**Aim of the task:** From the first line of the records down to the one that holds "R3: 300 (LED, Y20) -> 470 (LED, Y20)", transcribe each line exactly and add nothing.

**Exercise data:**
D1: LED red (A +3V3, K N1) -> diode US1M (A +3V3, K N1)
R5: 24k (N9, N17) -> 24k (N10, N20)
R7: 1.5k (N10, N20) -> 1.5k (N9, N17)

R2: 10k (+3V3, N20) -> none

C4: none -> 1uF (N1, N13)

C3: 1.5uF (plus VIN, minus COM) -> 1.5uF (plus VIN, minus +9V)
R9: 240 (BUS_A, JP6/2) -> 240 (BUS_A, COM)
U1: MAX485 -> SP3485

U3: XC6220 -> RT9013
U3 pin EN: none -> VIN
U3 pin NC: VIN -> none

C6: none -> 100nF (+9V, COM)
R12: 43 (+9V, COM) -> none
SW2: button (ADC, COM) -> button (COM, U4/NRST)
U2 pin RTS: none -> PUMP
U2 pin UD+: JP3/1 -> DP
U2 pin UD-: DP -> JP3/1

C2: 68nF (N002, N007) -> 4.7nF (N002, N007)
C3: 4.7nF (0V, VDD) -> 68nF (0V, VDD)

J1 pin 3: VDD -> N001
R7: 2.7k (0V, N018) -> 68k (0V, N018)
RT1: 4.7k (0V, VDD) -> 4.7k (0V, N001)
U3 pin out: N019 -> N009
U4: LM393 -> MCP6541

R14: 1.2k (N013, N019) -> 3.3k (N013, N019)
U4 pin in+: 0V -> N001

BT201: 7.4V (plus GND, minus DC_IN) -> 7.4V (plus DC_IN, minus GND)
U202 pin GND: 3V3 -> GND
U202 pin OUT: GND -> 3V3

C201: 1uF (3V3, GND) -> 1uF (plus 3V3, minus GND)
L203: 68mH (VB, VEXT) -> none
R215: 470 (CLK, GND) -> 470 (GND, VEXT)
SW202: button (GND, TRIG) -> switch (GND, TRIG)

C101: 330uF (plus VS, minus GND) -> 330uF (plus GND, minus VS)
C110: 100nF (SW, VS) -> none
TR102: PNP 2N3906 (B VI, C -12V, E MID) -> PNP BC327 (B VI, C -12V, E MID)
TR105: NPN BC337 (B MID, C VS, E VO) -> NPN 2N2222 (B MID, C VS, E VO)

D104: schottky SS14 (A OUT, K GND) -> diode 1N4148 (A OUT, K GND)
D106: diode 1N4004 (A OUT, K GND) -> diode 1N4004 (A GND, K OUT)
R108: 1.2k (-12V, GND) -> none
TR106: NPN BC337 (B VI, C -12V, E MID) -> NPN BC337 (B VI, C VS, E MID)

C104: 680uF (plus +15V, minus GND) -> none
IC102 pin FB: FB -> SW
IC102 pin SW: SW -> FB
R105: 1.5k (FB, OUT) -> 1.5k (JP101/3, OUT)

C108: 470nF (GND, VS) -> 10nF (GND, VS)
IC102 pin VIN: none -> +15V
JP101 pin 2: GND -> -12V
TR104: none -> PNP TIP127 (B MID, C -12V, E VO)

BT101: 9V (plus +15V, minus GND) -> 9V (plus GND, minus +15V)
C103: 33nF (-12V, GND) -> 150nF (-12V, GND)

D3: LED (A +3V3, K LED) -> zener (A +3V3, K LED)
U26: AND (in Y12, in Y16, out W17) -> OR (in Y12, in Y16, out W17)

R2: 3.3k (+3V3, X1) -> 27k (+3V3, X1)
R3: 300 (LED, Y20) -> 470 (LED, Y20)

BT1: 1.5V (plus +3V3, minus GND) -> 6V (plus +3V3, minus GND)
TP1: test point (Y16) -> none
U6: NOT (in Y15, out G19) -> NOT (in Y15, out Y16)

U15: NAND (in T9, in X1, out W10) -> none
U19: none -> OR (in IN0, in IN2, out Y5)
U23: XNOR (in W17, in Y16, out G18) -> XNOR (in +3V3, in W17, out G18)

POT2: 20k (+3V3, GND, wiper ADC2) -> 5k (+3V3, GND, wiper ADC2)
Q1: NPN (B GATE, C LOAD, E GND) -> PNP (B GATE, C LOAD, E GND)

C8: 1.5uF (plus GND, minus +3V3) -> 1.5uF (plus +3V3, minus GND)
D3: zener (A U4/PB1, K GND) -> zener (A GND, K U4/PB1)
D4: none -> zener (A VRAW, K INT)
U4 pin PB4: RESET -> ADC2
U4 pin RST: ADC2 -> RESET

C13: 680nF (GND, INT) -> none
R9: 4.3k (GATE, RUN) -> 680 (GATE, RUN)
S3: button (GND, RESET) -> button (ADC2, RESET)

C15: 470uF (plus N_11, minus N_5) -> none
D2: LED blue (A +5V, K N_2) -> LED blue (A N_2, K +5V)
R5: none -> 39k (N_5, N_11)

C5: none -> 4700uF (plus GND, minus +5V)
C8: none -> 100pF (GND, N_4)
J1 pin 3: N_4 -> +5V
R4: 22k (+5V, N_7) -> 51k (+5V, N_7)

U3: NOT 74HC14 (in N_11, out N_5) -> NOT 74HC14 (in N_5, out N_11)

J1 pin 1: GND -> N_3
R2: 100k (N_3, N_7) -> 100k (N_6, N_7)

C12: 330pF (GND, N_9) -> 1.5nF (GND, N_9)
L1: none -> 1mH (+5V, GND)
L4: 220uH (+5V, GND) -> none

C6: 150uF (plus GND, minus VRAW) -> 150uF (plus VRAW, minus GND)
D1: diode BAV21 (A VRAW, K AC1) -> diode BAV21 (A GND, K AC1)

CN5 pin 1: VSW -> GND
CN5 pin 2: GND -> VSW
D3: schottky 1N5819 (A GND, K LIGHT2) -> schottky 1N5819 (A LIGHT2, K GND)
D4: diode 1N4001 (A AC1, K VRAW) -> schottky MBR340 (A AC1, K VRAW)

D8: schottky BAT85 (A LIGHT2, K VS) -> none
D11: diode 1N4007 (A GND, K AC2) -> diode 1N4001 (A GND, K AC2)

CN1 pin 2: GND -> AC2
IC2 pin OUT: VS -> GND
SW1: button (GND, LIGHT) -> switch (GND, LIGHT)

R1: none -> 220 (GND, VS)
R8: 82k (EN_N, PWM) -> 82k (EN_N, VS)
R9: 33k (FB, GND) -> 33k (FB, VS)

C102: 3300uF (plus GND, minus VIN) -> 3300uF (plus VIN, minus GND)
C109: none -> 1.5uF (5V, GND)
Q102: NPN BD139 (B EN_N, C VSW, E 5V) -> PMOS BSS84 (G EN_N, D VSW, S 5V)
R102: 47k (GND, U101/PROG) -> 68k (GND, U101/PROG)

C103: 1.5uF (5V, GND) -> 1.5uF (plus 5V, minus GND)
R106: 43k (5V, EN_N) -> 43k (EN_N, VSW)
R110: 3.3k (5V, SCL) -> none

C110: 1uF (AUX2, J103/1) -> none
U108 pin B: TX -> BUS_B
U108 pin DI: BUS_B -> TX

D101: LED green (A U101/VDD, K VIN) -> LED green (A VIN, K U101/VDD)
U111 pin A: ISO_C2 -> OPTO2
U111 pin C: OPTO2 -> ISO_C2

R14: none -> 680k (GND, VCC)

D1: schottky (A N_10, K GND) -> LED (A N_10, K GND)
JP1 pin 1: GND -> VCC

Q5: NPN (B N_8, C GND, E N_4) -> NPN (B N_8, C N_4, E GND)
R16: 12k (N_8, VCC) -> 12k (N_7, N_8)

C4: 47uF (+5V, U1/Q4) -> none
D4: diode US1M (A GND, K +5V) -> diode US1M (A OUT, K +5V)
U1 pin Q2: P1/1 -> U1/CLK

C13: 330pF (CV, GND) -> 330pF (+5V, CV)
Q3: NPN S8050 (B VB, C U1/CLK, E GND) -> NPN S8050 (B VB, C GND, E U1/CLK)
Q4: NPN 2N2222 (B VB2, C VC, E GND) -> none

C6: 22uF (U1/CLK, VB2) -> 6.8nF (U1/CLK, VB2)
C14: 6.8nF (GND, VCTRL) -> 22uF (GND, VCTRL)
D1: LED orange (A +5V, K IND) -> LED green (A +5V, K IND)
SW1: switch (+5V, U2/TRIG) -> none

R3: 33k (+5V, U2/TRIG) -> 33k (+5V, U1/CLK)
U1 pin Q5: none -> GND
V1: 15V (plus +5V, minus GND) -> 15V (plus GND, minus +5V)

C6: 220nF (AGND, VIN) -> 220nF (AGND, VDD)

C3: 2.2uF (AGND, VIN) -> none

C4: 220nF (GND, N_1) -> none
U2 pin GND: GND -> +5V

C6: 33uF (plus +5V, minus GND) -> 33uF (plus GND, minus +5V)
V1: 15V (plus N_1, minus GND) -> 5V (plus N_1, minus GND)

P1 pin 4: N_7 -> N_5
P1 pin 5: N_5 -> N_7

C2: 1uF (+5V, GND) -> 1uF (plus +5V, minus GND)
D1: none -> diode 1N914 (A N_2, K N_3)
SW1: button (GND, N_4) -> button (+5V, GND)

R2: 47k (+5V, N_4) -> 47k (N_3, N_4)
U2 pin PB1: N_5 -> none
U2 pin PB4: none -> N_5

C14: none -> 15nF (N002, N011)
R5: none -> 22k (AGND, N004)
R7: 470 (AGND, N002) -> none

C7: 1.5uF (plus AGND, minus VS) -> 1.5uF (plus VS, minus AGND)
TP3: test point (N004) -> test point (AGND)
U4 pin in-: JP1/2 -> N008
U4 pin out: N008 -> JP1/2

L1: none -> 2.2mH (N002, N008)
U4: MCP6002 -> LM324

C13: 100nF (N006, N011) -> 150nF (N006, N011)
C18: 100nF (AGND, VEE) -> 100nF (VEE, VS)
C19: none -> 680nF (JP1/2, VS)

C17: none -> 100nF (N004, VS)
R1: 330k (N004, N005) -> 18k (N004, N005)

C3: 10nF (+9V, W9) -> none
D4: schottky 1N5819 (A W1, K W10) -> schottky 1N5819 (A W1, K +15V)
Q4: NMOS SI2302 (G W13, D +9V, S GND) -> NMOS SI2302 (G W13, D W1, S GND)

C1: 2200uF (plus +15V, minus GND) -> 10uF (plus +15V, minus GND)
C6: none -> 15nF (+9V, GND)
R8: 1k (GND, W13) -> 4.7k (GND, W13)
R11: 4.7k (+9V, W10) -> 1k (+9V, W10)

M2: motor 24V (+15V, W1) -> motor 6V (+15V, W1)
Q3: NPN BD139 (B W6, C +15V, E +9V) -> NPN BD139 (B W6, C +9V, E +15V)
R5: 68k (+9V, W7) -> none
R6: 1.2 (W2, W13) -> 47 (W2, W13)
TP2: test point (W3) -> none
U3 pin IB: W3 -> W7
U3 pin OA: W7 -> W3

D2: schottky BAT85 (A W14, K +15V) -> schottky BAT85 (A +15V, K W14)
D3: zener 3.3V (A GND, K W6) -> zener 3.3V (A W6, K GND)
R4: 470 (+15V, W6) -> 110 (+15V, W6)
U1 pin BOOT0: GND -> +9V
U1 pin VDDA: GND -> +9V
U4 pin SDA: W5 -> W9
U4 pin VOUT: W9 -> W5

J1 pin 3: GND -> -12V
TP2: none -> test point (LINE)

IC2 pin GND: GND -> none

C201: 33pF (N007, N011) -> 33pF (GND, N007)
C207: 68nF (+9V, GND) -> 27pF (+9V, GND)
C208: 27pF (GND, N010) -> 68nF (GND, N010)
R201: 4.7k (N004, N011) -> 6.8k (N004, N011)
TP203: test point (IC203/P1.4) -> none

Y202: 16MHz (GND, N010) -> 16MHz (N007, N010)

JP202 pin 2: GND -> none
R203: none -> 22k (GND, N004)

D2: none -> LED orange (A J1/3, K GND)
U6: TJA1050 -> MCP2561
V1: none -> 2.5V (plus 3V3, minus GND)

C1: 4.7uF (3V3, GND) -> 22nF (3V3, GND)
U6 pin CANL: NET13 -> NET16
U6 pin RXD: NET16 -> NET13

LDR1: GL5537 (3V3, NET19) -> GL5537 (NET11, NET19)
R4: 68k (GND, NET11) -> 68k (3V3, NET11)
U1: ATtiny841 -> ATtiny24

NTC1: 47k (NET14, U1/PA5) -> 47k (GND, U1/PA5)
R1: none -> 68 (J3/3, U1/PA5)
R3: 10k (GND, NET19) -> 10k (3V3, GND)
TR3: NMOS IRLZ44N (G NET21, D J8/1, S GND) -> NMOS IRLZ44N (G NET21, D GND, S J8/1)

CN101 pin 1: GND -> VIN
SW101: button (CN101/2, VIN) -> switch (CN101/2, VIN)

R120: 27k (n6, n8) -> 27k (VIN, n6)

**Expected output:**
D1: LED red (A +3V3, K N1) -> diode US1M (A +3V3, K N1)
R5: 24k (N9, N17) -> 24k (N10, N20)
R7: 1.5k (N10, N20) -> 1.5k (N9, N17)

R2: 10k (+3V3, N20) -> none

C4: none -> 1uF (N1, N13)

C3: 1.5uF (plus VIN, minus COM) -> 1.5uF (plus VIN, minus +9V)
R9: 240 (BUS_A, JP6/2) -> 240 (BUS_A, COM)
U1: MAX485 -> SP3485

U3: XC6220 -> RT9013
U3 pin EN: none -> VIN
U3 pin NC: VIN -> none

C6: none -> 100nF (+9V, COM)
R12: 43 (+9V, COM) -> none
SW2: button (ADC, COM) -> button (COM, U4/NRST)
U2 pin RTS: none -> PUMP
U2 pin UD+: JP3/1 -> DP
U2 pin UD-: DP -> JP3/1

C2: 68nF (N002, N007) -> 4.7nF (N002, N007)
C3: 4.7nF (0V, VDD) -> 68nF (0V, VDD)

J1 pin 3: VDD -> N001
R7: 2.7k (0V, N018) -> 68k (0V, N018)
RT1: 4.7k (0V, VDD) -> 4.7k (0V, N001)
U3 pin out: N019 -> N009
U4: LM393 -> MCP6541

R14: 1.2k (N013, N019) -> 3.3k (N013, N019)
U4 pin in+: 0V -> N001

BT201: 7.4V (plus GND, minus DC_IN) -> 7.4V (plus DC_IN, minus GND)
U202 pin GND: 3V3 -> GND
U202 pin OUT: GND -> 3V3

C201: 1uF (3V3, GND) -> 1uF (plus 3V3, minus GND)
L203: 68mH (VB, VEXT) -> none
R215: 470 (CLK, GND) -> 470 (GND, VEXT)
SW202: button (GND, TRIG) -> switch (GND, TRIG)

C101: 330uF (plus VS, minus GND) -> 330uF (plus GND, minus VS)
C110: 100nF (SW, VS) -> none
TR102: PNP 2N3906 (B VI, C -12V, E MID) -> PNP BC327 (B VI, C -12V, E MID)
TR105: NPN BC337 (B MID, C VS, E VO) -> NPN 2N2222 (B MID, C VS, E VO)

D104: schottky SS14 (A OUT, K GND) -> diode 1N4148 (A OUT, K GND)
D106: diode 1N4004 (A OUT, K GND) -> diode 1N4004 (A GND, K OUT)
R108: 1.2k (-12V, GND) -> none
TR106: NPN BC337 (B VI, C -12V, E MID) -> NPN BC337 (B VI, C VS, E MID)

C104: 680uF (plus +15V, minus GND) -> none
IC102 pin FB: FB -> SW
IC102 pin SW: SW -> FB
R105: 1.5k (FB, OUT) -> 1.5k (JP101/3, OUT)

C108: 470nF (GND, VS) -> 10nF (GND, VS)
IC102 pin VIN: none -> +15V
JP101 pin 2: GND -> -12V
TR104: none -> PNP TIP127 (B MID, C -12V, E VO)

BT101: 9V (plus +15V, minus GND) -> 9V (plus GND, minus +15V)
C103: 33nF (-12V, GND) -> 150nF (-12V, GND)

D3: LED (A +3V3, K LED) -> zener (A +3V3, K LED)
U26: AND (in Y12, in Y16, out W17) -> OR (in Y12, in Y16, out W17)

R2: 3.3k (+3V3, X1) -> 27k (+3V3, X1)
R3: 300 (LED, Y20) -> 470 (LED, Y20)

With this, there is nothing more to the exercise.